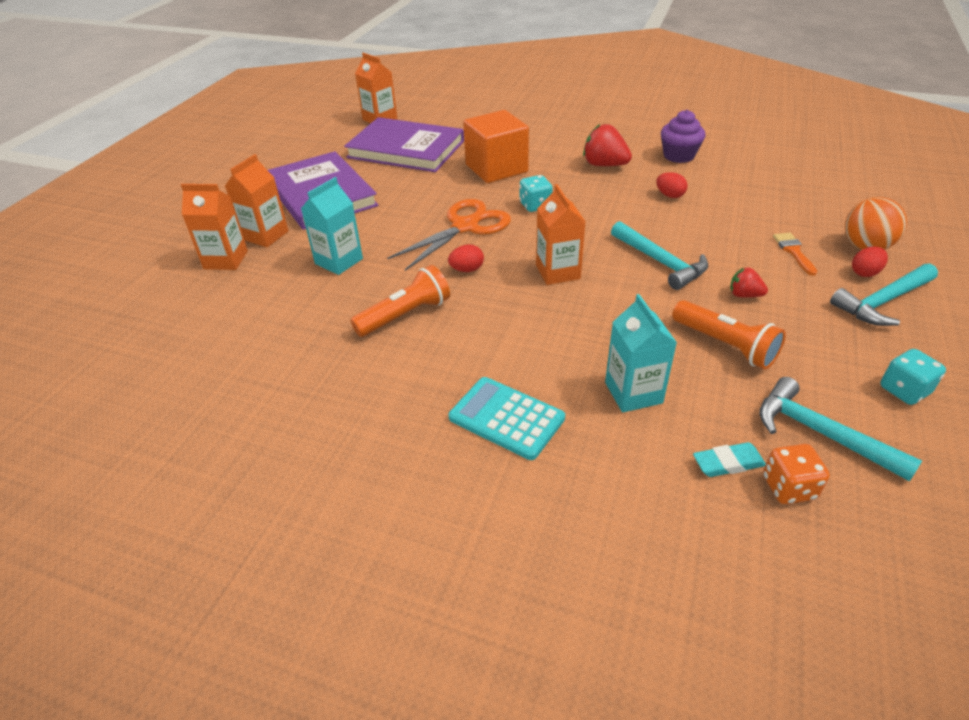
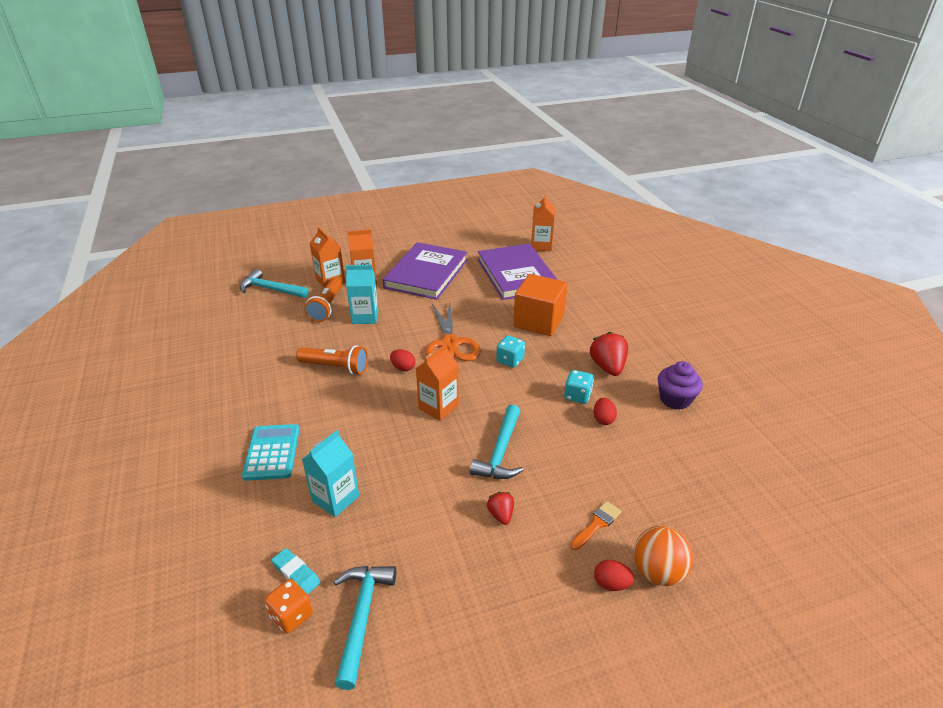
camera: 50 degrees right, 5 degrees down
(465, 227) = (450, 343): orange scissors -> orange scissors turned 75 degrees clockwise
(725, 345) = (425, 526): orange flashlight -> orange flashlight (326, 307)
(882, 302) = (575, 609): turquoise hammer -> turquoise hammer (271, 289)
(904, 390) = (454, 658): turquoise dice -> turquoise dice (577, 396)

***

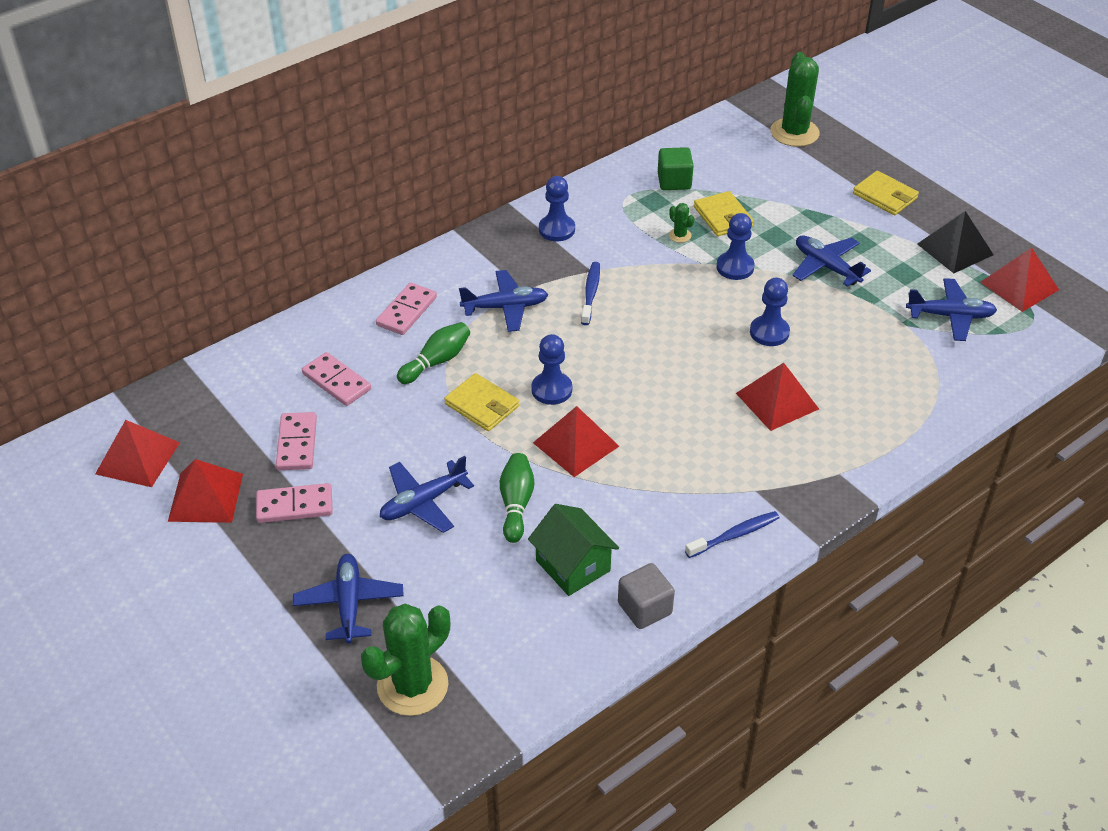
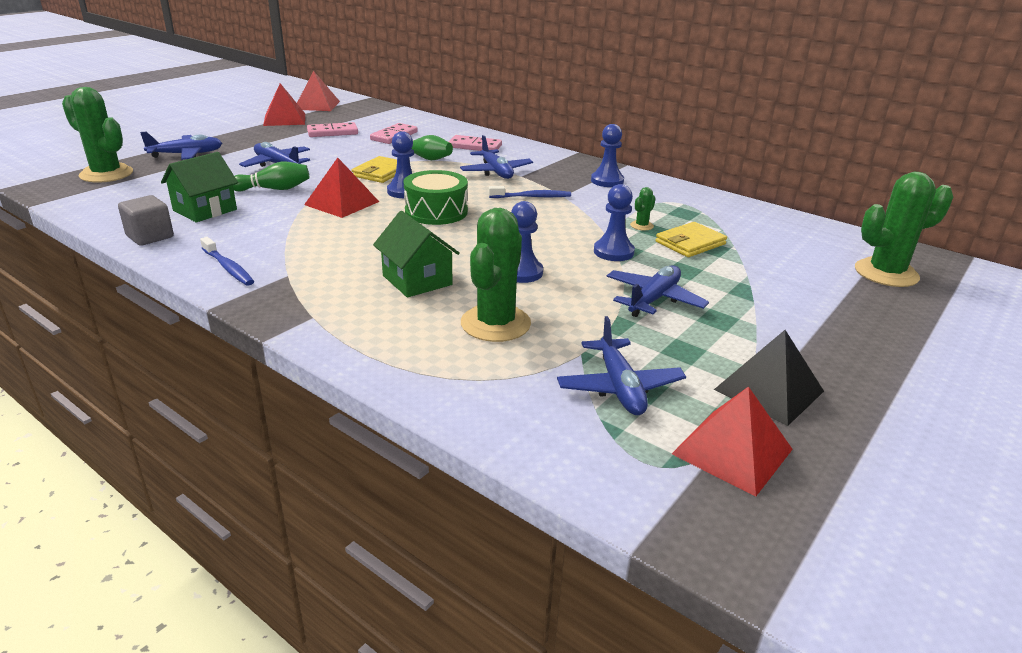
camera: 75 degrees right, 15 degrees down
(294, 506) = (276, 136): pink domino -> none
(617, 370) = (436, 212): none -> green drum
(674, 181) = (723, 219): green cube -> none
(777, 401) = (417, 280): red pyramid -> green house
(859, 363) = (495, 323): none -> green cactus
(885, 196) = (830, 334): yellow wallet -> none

***

From the data above, output exactly the lines between the one containing "(859, 363) = (495, 323): none -> green cactus" and the one containing "(885, 196) = (830, 334): yellow", counting both of them.

§ OUTPUT:
(859, 363) = (495, 323): none -> green cactus
(885, 196) = (830, 334): yellow wallet -> none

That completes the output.